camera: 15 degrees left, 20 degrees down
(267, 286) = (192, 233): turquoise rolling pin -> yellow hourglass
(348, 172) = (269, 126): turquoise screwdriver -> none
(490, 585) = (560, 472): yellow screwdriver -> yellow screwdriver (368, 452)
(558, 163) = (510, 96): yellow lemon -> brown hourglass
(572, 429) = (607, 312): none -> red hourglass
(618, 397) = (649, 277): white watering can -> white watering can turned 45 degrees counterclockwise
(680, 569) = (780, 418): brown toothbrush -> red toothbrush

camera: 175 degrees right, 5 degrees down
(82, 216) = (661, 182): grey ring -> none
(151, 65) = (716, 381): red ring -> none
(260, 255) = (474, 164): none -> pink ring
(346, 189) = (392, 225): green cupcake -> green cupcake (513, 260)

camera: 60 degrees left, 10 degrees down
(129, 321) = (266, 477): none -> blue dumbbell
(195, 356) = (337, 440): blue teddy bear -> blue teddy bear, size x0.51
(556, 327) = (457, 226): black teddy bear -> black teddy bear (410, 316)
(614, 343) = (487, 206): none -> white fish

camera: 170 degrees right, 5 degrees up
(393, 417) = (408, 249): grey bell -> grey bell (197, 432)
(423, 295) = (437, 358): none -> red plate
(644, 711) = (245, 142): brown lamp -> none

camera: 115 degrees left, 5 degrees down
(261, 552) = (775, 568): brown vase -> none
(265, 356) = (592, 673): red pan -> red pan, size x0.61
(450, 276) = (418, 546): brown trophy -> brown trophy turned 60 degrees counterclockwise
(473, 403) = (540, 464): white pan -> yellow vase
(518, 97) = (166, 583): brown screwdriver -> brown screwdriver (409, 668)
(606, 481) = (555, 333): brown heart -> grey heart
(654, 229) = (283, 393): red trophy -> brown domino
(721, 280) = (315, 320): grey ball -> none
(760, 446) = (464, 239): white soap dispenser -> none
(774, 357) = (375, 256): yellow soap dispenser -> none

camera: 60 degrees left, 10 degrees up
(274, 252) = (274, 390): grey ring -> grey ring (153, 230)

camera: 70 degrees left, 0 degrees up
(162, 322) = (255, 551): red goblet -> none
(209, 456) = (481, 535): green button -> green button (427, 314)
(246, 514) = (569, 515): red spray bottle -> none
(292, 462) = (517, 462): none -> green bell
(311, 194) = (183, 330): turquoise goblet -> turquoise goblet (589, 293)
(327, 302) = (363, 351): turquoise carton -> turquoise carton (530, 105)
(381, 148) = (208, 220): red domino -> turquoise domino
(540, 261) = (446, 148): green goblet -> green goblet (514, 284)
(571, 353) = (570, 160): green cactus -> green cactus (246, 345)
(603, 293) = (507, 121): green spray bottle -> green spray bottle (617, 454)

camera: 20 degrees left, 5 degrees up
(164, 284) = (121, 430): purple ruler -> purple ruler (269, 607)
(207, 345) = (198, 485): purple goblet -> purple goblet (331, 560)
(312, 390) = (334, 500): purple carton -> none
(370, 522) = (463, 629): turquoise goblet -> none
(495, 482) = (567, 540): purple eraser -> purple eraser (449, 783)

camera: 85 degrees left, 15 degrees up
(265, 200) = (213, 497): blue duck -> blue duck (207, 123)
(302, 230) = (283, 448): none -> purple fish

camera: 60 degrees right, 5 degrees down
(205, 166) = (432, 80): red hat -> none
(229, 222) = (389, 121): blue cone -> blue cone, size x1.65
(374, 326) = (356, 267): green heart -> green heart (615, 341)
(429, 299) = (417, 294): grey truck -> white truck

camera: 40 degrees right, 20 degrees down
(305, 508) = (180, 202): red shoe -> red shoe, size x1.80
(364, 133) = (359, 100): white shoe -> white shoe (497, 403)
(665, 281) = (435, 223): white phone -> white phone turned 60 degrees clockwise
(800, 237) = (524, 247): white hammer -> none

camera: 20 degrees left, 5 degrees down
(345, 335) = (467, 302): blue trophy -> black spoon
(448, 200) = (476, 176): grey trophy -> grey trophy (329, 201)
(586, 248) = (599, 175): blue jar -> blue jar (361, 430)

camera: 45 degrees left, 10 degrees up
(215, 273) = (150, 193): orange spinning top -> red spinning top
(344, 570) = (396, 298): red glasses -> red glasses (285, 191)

[What you will do] Beginning at the first line above, repeat exactly until the line containing "(490, 585) = (560, 472): yellow", which is included.

[Exercise output]
camera: 15 degrees left, 20 degrees down
(267, 286) = (192, 233): turquoise rolling pin -> yellow hourglass
(348, 172) = (269, 126): turquoise screwdriver -> none
(490, 585) = (560, 472): yellow screwdriver -> yellow screwdriver (368, 452)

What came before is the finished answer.